» **SET PROBLEM**: Find each line below that contains the string "image" and copy those lines. Case matters.
>> start GIVEN RECORDS
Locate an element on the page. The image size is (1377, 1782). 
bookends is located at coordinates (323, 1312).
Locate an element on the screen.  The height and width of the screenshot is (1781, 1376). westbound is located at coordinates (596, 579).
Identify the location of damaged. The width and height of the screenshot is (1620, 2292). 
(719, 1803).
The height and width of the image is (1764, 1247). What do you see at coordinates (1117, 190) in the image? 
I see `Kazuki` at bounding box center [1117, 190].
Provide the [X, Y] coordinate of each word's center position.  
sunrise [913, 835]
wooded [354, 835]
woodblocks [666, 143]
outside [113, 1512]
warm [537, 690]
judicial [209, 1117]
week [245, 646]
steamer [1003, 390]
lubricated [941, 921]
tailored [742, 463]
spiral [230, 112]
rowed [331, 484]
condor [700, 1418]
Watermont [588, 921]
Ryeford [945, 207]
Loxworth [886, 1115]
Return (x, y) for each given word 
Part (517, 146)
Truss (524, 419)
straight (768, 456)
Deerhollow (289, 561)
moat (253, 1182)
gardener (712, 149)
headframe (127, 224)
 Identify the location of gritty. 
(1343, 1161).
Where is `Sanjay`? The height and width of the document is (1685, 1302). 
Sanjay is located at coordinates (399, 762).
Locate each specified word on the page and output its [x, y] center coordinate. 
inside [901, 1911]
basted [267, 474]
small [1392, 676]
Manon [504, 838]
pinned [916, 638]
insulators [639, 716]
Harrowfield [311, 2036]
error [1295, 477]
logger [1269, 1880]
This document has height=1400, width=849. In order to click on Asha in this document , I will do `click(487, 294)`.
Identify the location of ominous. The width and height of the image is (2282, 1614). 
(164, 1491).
>> end GIVEN RECORDS
» **EXPECTED OUTPUT**:
Locate an element on the page. The image size is (1377, 1782). 
The height and width of the image is (1764, 1247). What do you see at coordinates (1117, 190) in the image? 
Identify the location of ominous. The width and height of the image is (2282, 1614). 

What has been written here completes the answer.